What you should do -
Restate each record below word for word, skipping images.

Material for this exercise -
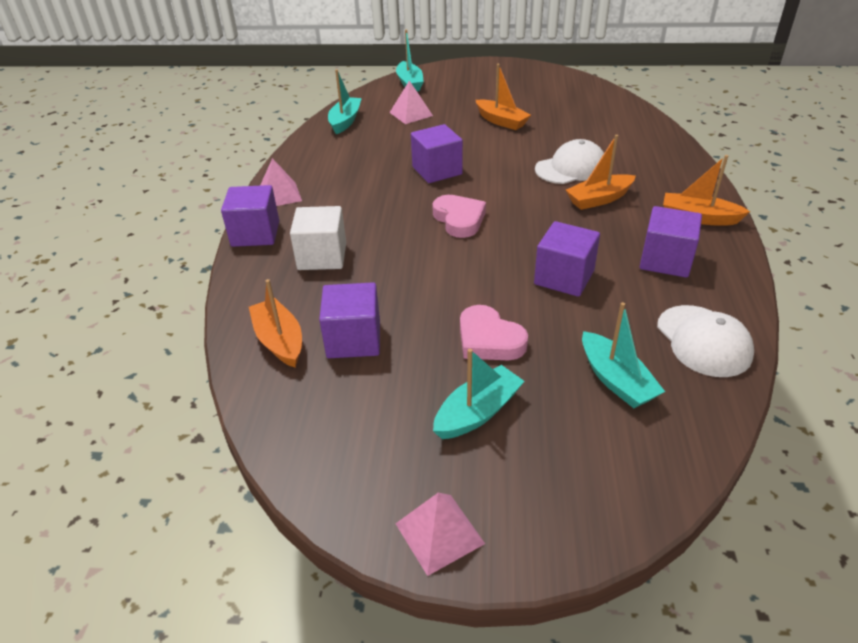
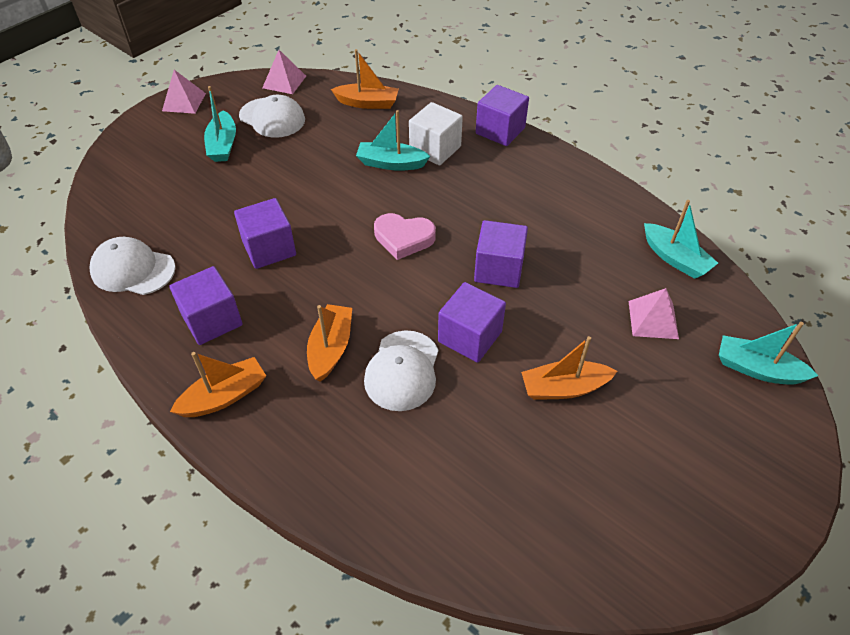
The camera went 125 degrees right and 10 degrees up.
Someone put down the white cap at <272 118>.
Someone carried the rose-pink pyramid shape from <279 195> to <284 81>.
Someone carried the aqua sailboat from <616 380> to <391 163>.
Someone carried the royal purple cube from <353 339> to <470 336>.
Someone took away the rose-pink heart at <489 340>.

Solved exercise -
The camera went 125 degrees right and 10 degrees up.
Someone put down the white cap at <272 118>.
Someone carried the rose-pink pyramid shape from <279 195> to <284 81>.
Someone carried the aqua sailboat from <616 380> to <391 163>.
Someone carried the royal purple cube from <353 339> to <470 336>.
Someone took away the rose-pink heart at <489 340>.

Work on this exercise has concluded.